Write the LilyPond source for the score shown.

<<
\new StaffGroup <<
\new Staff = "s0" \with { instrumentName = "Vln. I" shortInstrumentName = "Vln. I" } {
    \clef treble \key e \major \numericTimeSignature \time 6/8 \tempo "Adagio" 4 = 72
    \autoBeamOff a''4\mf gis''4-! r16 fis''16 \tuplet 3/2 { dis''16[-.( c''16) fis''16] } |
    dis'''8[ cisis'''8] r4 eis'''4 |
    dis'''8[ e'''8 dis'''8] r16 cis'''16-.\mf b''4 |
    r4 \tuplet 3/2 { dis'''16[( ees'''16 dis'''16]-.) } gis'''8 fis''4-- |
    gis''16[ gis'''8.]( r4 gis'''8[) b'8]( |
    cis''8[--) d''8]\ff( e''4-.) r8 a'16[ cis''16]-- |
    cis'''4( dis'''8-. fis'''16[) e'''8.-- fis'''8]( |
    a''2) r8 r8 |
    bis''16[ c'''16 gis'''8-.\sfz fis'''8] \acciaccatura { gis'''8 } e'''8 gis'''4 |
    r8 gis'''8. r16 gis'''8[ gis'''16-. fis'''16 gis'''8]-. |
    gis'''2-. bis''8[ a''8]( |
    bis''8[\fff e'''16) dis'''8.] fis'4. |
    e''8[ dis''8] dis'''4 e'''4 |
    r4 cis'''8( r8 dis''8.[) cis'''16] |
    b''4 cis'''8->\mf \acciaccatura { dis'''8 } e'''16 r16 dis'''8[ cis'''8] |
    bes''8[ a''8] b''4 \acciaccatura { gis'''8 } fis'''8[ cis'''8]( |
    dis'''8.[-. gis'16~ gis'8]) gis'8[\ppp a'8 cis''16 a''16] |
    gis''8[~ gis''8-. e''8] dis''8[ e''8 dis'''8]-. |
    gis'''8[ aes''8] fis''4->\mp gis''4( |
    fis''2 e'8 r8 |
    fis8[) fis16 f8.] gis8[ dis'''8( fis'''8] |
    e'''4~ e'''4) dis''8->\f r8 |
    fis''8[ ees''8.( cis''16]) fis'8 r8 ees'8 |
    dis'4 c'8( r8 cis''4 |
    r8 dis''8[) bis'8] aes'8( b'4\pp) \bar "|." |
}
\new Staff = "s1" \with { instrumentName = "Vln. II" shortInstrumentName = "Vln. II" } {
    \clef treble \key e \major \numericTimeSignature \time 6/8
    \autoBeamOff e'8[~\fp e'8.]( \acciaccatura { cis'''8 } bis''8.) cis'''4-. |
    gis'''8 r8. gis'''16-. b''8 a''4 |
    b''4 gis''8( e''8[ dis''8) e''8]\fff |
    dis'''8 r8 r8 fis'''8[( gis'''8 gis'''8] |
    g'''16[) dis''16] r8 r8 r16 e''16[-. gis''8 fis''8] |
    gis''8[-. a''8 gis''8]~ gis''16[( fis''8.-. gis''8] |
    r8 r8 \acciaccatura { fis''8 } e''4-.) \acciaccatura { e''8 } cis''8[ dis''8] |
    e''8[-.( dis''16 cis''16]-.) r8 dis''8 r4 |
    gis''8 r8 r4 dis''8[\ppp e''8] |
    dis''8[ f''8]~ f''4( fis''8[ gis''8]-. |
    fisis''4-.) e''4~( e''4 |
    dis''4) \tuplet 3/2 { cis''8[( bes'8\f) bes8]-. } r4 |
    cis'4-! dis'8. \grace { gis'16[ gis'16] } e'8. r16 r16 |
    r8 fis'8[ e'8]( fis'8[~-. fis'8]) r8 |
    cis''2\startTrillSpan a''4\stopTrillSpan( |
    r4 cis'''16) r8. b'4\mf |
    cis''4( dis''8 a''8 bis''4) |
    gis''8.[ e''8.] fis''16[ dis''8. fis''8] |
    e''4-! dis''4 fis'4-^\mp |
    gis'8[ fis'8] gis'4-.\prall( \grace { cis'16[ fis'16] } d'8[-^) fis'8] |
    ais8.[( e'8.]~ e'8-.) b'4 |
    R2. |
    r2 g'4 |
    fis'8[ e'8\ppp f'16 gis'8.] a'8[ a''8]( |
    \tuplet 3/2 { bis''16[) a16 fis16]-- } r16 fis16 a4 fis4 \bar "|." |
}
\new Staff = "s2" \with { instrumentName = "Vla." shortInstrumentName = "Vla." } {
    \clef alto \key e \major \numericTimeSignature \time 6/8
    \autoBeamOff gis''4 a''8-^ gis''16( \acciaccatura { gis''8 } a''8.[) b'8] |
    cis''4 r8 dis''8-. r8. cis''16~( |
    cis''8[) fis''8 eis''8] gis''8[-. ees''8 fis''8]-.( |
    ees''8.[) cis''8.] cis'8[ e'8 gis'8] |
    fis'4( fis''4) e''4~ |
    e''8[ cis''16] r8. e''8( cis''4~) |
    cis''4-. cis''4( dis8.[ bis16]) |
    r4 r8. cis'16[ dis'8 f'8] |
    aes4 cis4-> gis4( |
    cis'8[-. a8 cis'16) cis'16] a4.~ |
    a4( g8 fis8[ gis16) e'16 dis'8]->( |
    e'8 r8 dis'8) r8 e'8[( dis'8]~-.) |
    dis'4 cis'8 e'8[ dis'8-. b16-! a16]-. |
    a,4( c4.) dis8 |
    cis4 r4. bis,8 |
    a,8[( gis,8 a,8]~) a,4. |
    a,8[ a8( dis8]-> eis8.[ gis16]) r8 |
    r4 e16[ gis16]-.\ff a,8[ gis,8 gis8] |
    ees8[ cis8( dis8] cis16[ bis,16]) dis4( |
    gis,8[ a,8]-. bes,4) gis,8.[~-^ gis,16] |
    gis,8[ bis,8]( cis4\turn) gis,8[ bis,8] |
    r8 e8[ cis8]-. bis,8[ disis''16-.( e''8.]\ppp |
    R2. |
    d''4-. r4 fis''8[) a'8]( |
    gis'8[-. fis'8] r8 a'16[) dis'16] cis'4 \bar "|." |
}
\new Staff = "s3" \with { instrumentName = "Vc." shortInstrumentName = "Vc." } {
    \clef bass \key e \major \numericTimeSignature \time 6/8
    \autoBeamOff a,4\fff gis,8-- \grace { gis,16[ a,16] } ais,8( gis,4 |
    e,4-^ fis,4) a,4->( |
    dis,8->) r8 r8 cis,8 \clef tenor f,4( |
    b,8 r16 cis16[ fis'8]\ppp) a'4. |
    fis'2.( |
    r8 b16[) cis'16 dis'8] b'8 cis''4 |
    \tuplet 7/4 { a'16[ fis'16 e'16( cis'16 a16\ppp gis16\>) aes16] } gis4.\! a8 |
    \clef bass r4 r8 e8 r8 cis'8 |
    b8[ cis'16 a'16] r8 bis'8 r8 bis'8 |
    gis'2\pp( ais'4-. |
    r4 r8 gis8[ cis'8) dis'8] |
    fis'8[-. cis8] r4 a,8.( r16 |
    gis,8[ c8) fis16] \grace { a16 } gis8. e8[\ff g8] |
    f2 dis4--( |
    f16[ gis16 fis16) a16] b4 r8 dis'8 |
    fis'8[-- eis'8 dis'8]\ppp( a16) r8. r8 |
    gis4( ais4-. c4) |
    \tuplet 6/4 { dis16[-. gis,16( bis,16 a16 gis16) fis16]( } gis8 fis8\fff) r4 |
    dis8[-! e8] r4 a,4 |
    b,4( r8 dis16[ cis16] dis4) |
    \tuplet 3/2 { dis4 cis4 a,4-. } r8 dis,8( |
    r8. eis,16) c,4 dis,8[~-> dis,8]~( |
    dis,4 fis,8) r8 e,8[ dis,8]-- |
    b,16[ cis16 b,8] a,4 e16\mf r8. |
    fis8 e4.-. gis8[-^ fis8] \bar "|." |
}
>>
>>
******************************
--- WHAT IS BEING ASKED ---
Return every line of the data above that contains the string "bass".

--- ANSWER ---
    \clef bass \key e \major \numericTimeSignature \time 6/8
    \clef bass r4 r8 e8 r8 cis'8 |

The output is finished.